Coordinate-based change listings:
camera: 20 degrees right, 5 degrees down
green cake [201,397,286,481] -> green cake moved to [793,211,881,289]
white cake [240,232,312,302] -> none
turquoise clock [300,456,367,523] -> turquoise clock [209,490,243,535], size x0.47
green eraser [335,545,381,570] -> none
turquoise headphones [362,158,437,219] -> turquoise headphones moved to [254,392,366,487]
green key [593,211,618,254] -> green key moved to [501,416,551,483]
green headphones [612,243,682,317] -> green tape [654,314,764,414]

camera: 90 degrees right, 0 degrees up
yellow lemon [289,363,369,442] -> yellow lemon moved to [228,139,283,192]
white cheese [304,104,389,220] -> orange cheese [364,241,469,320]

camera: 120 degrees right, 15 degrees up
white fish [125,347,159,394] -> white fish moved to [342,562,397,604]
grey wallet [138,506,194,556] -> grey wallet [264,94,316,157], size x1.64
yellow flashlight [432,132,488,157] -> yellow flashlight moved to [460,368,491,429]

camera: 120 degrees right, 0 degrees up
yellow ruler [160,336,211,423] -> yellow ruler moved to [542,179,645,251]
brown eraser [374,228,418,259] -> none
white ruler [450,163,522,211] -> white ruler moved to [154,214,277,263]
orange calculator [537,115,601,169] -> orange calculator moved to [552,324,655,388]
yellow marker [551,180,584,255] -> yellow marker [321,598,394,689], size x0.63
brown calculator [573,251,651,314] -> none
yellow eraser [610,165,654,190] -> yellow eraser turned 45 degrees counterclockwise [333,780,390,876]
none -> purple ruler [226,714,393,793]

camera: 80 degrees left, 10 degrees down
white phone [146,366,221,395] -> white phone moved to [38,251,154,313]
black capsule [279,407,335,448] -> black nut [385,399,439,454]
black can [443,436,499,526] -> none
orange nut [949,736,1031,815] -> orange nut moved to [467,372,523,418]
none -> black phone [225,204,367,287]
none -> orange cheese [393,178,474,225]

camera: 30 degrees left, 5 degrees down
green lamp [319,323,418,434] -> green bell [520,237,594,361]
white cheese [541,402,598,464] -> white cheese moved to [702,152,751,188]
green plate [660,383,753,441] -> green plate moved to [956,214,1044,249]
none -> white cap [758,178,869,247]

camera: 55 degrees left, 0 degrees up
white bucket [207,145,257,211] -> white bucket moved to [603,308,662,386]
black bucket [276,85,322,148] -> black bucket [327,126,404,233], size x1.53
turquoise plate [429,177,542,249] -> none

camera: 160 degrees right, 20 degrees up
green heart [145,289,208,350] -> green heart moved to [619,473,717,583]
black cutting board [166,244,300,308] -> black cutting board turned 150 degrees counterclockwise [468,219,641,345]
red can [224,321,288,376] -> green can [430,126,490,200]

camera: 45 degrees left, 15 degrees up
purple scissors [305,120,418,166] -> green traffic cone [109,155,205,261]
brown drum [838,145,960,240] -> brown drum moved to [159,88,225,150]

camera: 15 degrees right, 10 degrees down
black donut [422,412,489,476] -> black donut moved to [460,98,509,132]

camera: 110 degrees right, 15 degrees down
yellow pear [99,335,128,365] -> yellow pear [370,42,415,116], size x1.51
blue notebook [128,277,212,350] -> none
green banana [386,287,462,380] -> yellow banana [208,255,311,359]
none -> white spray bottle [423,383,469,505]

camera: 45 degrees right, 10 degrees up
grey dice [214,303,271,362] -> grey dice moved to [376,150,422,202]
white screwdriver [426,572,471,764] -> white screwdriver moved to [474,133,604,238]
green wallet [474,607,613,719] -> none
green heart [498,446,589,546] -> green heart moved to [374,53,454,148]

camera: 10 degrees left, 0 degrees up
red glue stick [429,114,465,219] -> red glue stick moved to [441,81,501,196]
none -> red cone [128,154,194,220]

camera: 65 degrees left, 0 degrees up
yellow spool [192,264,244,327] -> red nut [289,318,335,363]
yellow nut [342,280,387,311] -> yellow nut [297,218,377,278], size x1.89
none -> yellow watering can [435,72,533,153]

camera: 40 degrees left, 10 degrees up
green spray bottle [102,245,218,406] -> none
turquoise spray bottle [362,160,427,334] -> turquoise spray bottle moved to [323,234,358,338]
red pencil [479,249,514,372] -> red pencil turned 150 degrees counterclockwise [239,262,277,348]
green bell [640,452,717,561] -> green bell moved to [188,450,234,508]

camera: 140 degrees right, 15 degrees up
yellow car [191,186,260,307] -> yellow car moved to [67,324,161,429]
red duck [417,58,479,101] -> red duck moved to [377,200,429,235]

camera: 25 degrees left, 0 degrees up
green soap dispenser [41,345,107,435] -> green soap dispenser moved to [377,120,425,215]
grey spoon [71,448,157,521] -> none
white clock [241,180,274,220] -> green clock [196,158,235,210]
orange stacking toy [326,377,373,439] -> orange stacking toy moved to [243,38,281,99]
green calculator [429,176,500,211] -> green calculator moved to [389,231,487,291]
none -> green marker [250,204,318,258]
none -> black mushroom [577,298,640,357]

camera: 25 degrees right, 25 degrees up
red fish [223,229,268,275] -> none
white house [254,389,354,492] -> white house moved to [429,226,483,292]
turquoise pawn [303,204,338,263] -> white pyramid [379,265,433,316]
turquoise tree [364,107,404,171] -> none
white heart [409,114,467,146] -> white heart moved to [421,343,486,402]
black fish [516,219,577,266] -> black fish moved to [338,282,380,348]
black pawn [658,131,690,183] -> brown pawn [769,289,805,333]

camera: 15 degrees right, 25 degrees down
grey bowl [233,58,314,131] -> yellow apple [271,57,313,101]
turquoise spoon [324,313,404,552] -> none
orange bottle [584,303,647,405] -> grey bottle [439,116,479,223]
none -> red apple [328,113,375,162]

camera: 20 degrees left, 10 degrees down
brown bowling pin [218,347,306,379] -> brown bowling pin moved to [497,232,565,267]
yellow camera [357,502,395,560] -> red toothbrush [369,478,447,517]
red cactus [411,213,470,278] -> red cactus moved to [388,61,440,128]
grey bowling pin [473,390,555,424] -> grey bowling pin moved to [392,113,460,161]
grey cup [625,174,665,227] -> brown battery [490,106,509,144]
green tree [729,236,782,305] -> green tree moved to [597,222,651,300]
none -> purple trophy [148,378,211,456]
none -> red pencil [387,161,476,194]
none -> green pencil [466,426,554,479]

* [What the task asks]
Begin at the line that has "camera: 80 degrees left, 10 degrees down" in the entries above; stop after the line that has "green heart [145,289,208,350]". Transcribe exactly those lines and no others.

* [Answer area]
camera: 80 degrees left, 10 degrees down
white phone [146,366,221,395] -> white phone moved to [38,251,154,313]
black capsule [279,407,335,448] -> black nut [385,399,439,454]
black can [443,436,499,526] -> none
orange nut [949,736,1031,815] -> orange nut moved to [467,372,523,418]
none -> black phone [225,204,367,287]
none -> orange cheese [393,178,474,225]

camera: 30 degrees left, 5 degrees down
green lamp [319,323,418,434] -> green bell [520,237,594,361]
white cheese [541,402,598,464] -> white cheese moved to [702,152,751,188]
green plate [660,383,753,441] -> green plate moved to [956,214,1044,249]
none -> white cap [758,178,869,247]

camera: 55 degrees left, 0 degrees up
white bucket [207,145,257,211] -> white bucket moved to [603,308,662,386]
black bucket [276,85,322,148] -> black bucket [327,126,404,233], size x1.53
turquoise plate [429,177,542,249] -> none

camera: 160 degrees right, 20 degrees up
green heart [145,289,208,350] -> green heart moved to [619,473,717,583]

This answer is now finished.